Set down all of the data exactly. Pictures stay out of the copy.
===
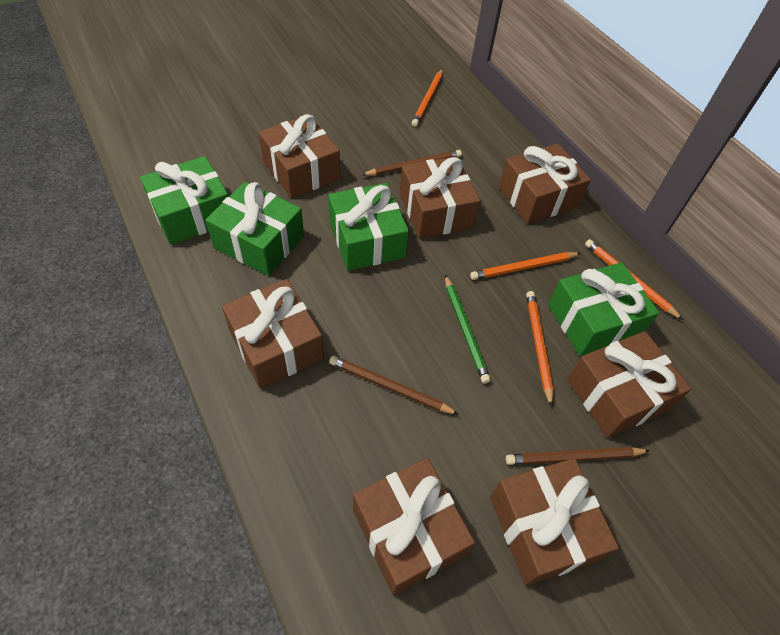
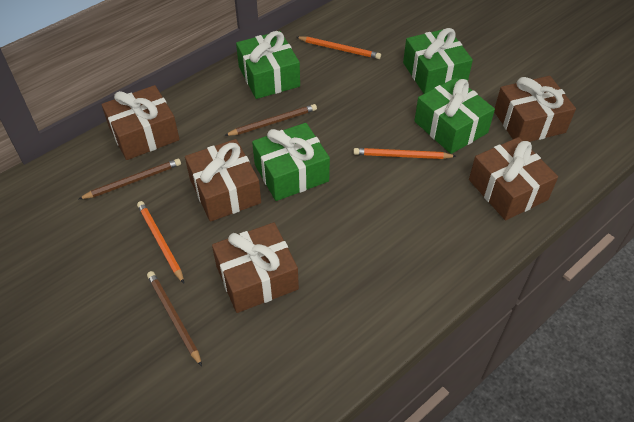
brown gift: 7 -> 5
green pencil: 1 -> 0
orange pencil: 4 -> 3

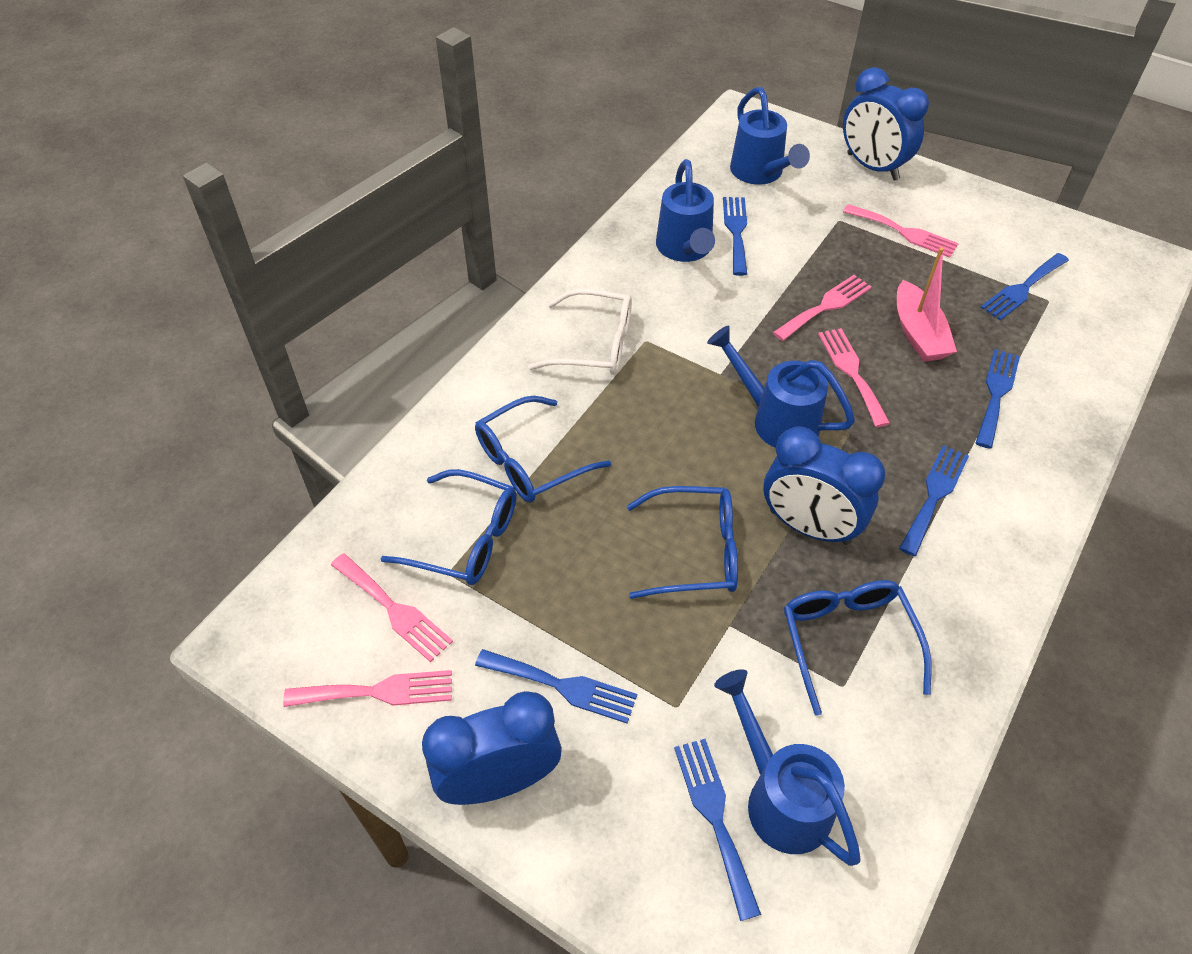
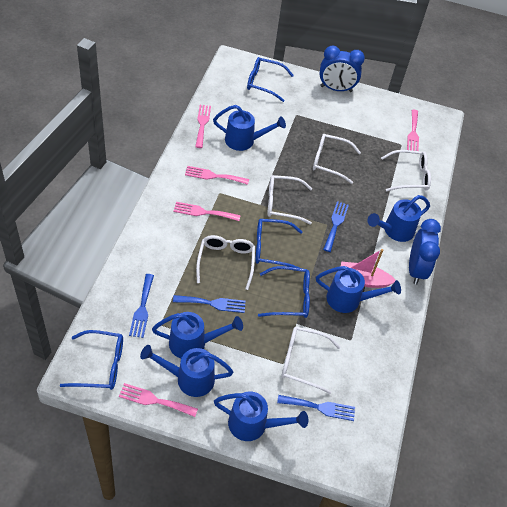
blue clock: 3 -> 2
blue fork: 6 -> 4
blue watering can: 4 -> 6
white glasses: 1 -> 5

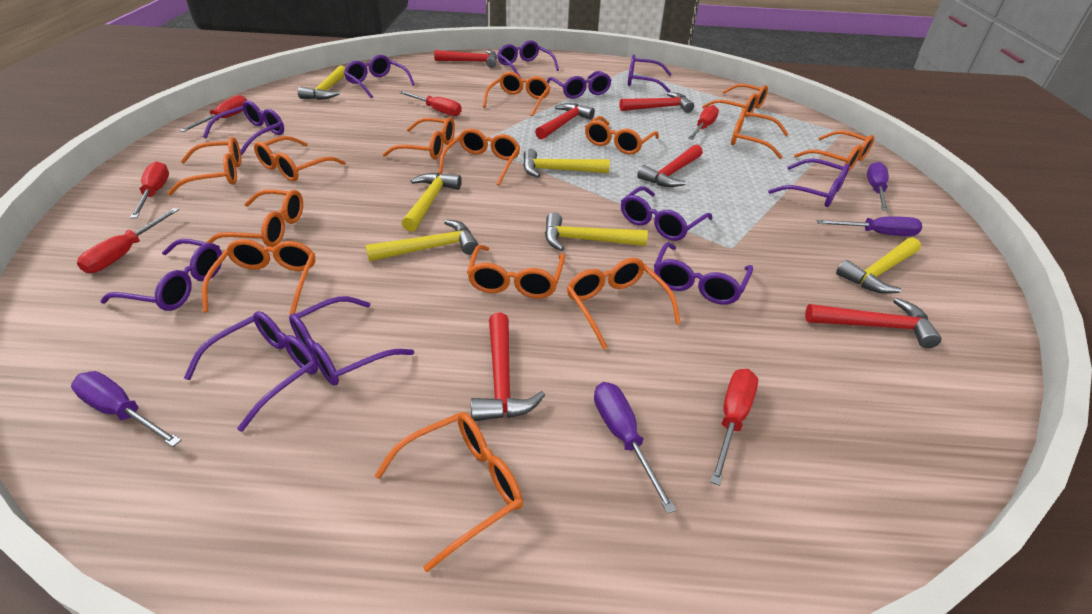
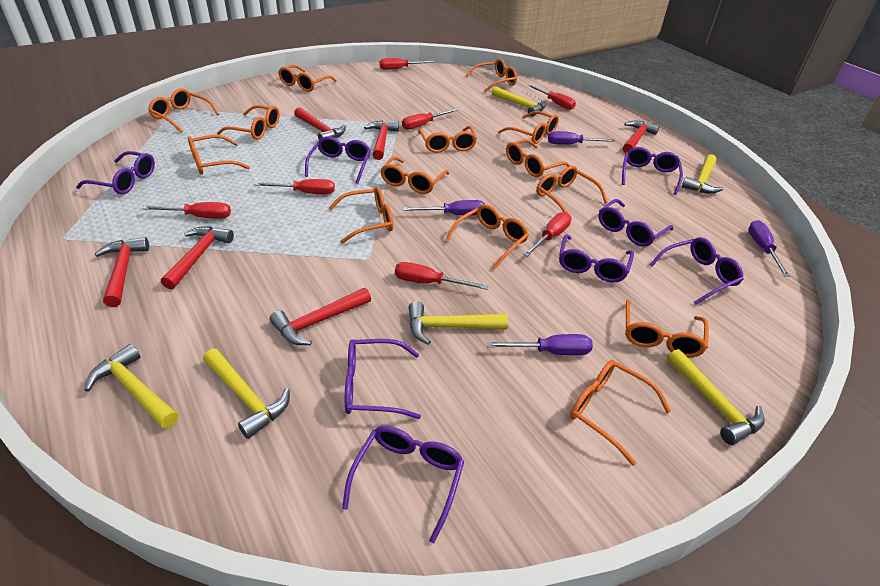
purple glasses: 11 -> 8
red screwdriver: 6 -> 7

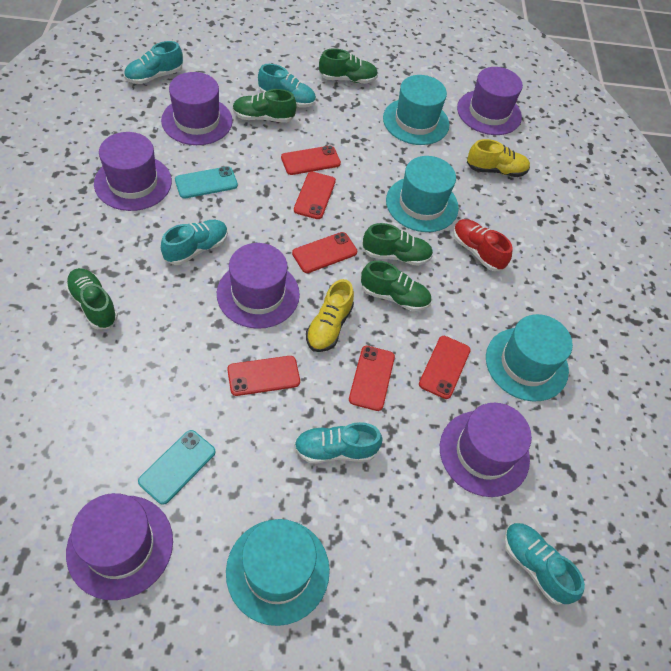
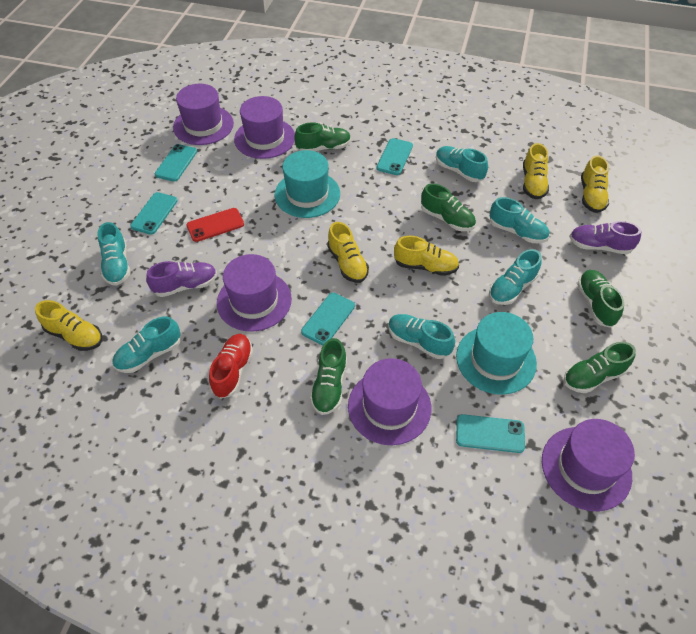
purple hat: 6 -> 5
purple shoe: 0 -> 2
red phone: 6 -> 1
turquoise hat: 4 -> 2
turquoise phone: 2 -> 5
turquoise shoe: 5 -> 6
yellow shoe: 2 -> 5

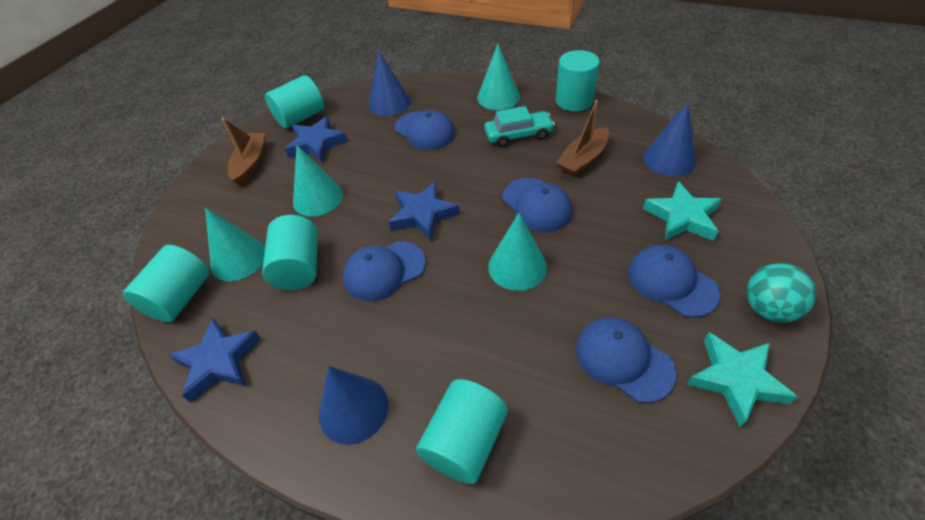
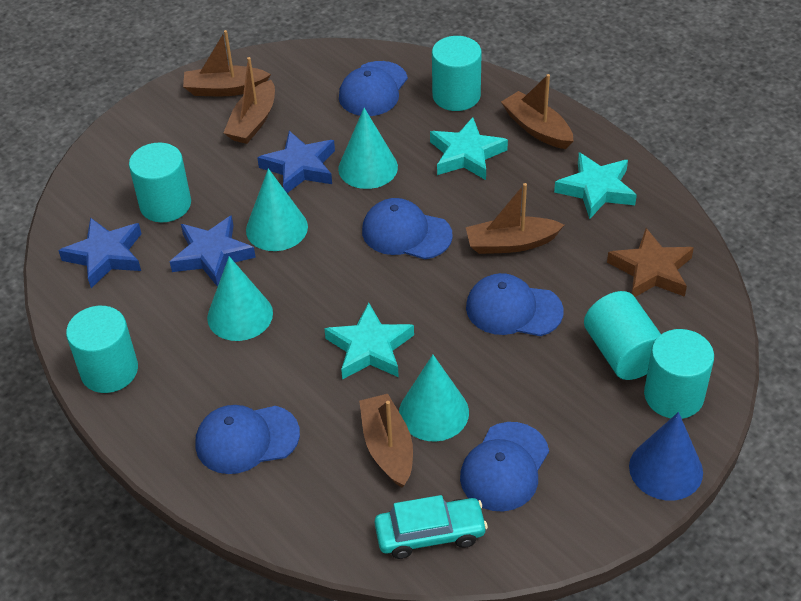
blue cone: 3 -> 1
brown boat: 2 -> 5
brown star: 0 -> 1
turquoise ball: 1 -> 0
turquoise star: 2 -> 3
===
Reply to the task
brown gift: 7 -> 5
green pencil: 1 -> 0
orange pencil: 4 -> 3

blue clock: 3 -> 2
blue fork: 6 -> 4
blue watering can: 4 -> 6
white glasses: 1 -> 5

purple glasses: 11 -> 8
red screwdriver: 6 -> 7

purple hat: 6 -> 5
purple shoe: 0 -> 2
red phone: 6 -> 1
turquoise hat: 4 -> 2
turquoise phone: 2 -> 5
turquoise shoe: 5 -> 6
yellow shoe: 2 -> 5

blue cone: 3 -> 1
brown boat: 2 -> 5
brown star: 0 -> 1
turquoise ball: 1 -> 0
turquoise star: 2 -> 3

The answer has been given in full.